TASK TO CARRY OUT:
Output exactly the lines below, starting with the line that has "D12: LED orange" and going on through the line that has "C11: 220nF (+5V, -9V) -> 220nF (+5V, GND)", both included, and no other lines.

Revision tracking records:
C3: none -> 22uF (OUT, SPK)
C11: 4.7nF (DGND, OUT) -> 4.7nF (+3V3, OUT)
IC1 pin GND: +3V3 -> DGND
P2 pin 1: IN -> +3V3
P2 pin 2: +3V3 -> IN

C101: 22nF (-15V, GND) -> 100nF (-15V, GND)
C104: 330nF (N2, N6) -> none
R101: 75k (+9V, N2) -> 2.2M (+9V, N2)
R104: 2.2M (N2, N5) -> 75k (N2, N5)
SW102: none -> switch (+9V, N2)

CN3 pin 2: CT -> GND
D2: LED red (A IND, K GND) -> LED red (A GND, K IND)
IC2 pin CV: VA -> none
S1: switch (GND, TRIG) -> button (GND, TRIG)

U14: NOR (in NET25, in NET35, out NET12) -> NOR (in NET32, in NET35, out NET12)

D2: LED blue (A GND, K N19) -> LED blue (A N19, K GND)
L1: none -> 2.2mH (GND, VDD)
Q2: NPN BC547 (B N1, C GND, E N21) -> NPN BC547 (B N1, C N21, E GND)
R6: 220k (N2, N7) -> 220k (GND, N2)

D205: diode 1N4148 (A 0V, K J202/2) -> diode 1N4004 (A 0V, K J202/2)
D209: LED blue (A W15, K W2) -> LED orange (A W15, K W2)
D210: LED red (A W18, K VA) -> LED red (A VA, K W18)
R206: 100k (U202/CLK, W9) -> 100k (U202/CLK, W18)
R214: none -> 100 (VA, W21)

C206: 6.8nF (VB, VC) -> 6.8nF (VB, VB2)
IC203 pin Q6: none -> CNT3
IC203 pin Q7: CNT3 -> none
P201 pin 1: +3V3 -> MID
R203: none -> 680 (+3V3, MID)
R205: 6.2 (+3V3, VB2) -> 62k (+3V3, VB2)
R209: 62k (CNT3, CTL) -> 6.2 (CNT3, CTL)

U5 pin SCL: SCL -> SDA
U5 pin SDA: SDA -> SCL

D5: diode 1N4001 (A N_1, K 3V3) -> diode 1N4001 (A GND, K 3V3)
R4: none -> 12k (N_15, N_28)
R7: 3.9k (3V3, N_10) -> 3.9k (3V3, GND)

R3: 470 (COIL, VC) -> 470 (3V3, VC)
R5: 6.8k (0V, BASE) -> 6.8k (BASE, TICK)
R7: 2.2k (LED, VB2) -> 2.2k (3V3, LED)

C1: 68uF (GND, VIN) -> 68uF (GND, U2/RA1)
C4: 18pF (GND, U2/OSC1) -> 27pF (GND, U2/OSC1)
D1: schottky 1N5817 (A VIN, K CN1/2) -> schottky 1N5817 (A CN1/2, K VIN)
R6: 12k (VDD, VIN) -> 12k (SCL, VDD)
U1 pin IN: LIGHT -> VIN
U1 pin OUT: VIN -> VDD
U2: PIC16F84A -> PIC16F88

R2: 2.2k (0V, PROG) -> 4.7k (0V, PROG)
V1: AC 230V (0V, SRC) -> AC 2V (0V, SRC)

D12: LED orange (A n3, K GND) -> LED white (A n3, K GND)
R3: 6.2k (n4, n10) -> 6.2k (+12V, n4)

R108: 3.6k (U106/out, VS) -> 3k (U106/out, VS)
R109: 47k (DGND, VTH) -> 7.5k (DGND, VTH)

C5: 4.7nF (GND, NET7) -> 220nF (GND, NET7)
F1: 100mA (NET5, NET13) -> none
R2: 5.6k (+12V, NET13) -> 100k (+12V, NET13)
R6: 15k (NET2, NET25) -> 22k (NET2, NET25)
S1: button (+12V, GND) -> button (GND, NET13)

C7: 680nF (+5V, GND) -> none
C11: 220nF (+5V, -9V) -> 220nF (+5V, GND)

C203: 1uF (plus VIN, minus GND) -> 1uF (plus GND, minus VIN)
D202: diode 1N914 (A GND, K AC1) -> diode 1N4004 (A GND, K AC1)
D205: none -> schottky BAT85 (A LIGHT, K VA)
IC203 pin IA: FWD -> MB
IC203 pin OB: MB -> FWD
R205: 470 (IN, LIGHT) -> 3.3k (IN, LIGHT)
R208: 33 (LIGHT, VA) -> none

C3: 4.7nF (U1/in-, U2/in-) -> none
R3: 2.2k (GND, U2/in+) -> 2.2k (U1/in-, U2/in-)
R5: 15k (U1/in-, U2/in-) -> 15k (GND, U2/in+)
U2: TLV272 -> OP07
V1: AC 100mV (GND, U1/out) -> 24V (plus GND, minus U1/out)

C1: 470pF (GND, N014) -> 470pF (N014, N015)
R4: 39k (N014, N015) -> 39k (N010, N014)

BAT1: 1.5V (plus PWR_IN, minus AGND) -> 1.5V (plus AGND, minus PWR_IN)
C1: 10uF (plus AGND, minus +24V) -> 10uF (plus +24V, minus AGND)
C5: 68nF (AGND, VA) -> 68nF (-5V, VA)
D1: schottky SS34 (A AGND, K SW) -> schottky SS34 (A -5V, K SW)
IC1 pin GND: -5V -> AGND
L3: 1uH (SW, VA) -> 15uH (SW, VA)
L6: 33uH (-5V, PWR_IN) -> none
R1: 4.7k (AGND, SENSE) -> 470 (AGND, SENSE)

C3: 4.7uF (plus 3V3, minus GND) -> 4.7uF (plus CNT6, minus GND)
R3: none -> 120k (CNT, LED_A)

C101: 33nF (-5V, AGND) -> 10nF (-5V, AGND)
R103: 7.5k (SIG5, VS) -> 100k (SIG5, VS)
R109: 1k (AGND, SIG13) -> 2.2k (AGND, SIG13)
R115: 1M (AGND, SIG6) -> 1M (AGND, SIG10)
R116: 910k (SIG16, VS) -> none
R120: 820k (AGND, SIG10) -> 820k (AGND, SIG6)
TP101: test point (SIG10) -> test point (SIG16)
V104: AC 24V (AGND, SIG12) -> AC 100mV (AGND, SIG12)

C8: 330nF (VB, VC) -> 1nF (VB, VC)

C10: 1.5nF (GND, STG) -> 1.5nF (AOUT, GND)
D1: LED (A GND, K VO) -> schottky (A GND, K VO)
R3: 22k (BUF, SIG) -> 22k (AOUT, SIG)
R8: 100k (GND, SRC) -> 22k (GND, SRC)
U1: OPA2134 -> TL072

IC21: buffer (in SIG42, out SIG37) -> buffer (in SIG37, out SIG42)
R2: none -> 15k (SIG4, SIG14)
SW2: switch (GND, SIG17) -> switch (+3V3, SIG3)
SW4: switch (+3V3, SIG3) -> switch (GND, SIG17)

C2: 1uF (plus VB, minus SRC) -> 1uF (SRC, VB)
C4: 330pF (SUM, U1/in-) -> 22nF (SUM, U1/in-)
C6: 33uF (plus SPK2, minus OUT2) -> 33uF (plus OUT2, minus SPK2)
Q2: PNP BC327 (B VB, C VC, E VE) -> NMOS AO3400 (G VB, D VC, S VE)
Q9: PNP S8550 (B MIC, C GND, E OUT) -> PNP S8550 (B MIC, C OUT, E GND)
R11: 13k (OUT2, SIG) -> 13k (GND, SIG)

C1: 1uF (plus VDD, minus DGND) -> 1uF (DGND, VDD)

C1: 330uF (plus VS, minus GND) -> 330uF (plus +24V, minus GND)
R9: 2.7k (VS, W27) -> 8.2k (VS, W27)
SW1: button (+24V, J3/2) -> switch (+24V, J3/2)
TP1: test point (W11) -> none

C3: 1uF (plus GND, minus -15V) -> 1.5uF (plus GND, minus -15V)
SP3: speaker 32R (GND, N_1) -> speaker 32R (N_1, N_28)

RESULT FOR THIS TASK:
D12: LED orange (A n3, K GND) -> LED white (A n3, K GND)
R3: 6.2k (n4, n10) -> 6.2k (+12V, n4)

R108: 3.6k (U106/out, VS) -> 3k (U106/out, VS)
R109: 47k (DGND, VTH) -> 7.5k (DGND, VTH)

C5: 4.7nF (GND, NET7) -> 220nF (GND, NET7)
F1: 100mA (NET5, NET13) -> none
R2: 5.6k (+12V, NET13) -> 100k (+12V, NET13)
R6: 15k (NET2, NET25) -> 22k (NET2, NET25)
S1: button (+12V, GND) -> button (GND, NET13)

C7: 680nF (+5V, GND) -> none
C11: 220nF (+5V, -9V) -> 220nF (+5V, GND)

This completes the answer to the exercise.